_Directions for this task_. Reproduce without any changes only the lines of the listing below that run from its first line through the line containing "Tripoli: 4:35 -> 4:31", both ends included.

Saved entries
---+---

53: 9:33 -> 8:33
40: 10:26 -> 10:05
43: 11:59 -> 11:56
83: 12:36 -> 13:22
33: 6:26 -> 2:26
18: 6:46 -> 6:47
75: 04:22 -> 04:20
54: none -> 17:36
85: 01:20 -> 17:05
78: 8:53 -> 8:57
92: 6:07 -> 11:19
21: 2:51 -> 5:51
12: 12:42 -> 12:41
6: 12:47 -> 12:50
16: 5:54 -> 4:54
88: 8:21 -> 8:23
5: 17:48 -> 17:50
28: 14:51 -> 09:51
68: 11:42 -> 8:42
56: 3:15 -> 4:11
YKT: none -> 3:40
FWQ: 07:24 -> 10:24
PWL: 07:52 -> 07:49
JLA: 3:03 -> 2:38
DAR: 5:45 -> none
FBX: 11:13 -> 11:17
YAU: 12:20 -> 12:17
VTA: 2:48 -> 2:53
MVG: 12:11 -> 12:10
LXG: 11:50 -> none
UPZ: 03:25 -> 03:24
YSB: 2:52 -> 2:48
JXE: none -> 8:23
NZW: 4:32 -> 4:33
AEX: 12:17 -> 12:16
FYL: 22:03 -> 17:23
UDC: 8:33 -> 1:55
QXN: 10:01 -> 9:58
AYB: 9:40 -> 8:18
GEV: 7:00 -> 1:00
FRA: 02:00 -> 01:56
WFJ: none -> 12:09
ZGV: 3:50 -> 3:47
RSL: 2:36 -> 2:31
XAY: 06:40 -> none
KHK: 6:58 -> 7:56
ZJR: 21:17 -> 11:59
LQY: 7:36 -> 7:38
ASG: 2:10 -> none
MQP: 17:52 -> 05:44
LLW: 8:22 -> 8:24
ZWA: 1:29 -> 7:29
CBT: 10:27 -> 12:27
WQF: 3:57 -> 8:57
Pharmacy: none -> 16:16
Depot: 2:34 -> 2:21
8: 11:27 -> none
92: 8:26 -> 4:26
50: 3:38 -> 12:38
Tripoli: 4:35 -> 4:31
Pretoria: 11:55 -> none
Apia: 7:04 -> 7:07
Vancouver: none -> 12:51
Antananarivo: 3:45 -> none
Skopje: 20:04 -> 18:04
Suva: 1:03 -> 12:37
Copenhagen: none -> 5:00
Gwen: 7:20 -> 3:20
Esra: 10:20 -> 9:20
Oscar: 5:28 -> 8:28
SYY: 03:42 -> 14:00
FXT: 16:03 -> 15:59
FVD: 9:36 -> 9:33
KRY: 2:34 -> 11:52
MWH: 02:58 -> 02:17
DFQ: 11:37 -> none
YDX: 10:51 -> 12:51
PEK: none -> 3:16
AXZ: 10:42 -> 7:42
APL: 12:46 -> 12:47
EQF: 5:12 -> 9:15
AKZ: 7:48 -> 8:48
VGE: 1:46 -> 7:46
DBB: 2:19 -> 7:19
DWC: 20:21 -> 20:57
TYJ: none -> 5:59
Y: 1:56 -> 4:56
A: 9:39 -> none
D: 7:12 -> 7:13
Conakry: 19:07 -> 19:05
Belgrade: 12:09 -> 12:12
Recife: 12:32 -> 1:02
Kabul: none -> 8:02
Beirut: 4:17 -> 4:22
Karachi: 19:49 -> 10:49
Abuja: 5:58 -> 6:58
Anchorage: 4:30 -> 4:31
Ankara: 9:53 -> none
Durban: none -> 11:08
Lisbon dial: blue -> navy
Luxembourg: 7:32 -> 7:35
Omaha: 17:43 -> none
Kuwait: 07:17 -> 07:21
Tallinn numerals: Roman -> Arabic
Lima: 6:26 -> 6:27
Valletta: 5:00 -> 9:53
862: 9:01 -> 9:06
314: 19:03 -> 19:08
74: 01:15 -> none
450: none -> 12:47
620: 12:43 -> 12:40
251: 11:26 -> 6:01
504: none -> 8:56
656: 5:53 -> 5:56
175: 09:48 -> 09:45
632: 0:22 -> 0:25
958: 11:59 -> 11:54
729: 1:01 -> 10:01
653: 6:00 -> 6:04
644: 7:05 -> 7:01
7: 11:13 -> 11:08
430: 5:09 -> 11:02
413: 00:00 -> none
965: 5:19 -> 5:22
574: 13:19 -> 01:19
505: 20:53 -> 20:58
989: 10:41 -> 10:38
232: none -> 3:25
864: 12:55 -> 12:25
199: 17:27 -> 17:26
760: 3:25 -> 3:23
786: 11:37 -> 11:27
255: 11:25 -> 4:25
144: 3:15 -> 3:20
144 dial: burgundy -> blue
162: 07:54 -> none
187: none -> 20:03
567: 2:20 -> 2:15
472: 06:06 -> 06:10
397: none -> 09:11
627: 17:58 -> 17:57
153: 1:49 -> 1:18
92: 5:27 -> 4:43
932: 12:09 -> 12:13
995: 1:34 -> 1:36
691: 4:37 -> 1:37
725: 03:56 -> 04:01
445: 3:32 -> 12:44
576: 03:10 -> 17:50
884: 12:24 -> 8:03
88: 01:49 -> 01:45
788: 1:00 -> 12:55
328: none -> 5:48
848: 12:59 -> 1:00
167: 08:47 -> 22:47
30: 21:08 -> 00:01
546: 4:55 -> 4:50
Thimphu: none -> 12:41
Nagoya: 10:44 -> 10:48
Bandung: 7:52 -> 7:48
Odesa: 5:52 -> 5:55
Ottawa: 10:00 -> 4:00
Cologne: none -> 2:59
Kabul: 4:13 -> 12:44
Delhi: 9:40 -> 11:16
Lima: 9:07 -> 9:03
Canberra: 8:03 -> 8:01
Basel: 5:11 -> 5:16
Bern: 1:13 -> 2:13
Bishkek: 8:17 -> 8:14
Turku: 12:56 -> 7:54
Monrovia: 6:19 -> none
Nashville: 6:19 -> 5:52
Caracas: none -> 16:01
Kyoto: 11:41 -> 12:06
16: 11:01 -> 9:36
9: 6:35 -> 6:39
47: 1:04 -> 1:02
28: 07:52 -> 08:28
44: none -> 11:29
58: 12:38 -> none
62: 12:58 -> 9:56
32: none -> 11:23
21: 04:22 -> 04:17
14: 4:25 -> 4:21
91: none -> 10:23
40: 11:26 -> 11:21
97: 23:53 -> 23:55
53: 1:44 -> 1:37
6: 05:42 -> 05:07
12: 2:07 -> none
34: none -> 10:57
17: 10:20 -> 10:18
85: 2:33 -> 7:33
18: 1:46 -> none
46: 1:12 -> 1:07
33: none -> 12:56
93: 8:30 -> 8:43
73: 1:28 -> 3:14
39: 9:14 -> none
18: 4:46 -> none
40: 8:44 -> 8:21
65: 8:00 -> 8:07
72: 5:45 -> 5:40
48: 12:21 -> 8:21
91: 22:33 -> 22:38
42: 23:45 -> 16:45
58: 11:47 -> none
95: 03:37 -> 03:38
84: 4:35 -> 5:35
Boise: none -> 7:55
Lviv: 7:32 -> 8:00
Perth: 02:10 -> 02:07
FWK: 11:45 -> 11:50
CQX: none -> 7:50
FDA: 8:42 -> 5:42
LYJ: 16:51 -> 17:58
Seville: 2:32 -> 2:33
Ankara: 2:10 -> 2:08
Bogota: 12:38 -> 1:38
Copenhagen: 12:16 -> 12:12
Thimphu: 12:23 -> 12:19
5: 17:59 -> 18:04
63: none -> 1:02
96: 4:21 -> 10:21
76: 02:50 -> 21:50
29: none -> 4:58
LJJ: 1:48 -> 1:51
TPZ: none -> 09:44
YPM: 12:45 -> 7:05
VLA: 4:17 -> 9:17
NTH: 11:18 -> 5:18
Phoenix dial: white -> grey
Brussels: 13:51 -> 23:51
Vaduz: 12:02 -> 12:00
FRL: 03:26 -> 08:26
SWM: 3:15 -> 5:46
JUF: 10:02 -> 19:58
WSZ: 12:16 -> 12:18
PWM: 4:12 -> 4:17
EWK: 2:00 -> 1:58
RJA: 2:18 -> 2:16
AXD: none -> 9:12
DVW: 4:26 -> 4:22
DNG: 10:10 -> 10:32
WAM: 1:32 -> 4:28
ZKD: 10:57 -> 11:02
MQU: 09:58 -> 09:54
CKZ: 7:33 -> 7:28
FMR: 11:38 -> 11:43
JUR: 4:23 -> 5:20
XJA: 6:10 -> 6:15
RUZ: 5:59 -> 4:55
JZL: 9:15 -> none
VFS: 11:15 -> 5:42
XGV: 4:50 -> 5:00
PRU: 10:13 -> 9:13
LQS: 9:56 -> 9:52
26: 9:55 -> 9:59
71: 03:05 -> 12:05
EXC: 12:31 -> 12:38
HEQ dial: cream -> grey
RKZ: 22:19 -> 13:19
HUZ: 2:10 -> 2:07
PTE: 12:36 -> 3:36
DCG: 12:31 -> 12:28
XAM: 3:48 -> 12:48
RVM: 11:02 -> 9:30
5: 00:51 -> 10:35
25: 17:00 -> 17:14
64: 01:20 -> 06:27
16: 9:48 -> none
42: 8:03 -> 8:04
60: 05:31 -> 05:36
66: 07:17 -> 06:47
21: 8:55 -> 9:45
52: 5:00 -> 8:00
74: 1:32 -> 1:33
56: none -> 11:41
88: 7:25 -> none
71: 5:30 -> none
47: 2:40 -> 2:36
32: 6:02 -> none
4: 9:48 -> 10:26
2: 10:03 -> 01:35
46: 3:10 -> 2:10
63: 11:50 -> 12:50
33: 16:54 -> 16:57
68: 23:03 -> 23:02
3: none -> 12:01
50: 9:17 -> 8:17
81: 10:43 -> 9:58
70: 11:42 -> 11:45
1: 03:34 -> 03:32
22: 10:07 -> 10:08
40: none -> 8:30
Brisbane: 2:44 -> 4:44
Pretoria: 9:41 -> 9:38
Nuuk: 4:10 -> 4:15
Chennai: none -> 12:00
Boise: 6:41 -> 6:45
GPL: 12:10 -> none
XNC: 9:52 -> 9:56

---+---

_Answer for the task_.
53: 9:33 -> 8:33
40: 10:26 -> 10:05
43: 11:59 -> 11:56
83: 12:36 -> 13:22
33: 6:26 -> 2:26
18: 6:46 -> 6:47
75: 04:22 -> 04:20
54: none -> 17:36
85: 01:20 -> 17:05
78: 8:53 -> 8:57
92: 6:07 -> 11:19
21: 2:51 -> 5:51
12: 12:42 -> 12:41
6: 12:47 -> 12:50
16: 5:54 -> 4:54
88: 8:21 -> 8:23
5: 17:48 -> 17:50
28: 14:51 -> 09:51
68: 11:42 -> 8:42
56: 3:15 -> 4:11
YKT: none -> 3:40
FWQ: 07:24 -> 10:24
PWL: 07:52 -> 07:49
JLA: 3:03 -> 2:38
DAR: 5:45 -> none
FBX: 11:13 -> 11:17
YAU: 12:20 -> 12:17
VTA: 2:48 -> 2:53
MVG: 12:11 -> 12:10
LXG: 11:50 -> none
UPZ: 03:25 -> 03:24
YSB: 2:52 -> 2:48
JXE: none -> 8:23
NZW: 4:32 -> 4:33
AEX: 12:17 -> 12:16
FYL: 22:03 -> 17:23
UDC: 8:33 -> 1:55
QXN: 10:01 -> 9:58
AYB: 9:40 -> 8:18
GEV: 7:00 -> 1:00
FRA: 02:00 -> 01:56
WFJ: none -> 12:09
ZGV: 3:50 -> 3:47
RSL: 2:36 -> 2:31
XAY: 06:40 -> none
KHK: 6:58 -> 7:56
ZJR: 21:17 -> 11:59
LQY: 7:36 -> 7:38
ASG: 2:10 -> none
MQP: 17:52 -> 05:44
LLW: 8:22 -> 8:24
ZWA: 1:29 -> 7:29
CBT: 10:27 -> 12:27
WQF: 3:57 -> 8:57
Pharmacy: none -> 16:16
Depot: 2:34 -> 2:21
8: 11:27 -> none
92: 8:26 -> 4:26
50: 3:38 -> 12:38
Tripoli: 4:35 -> 4:31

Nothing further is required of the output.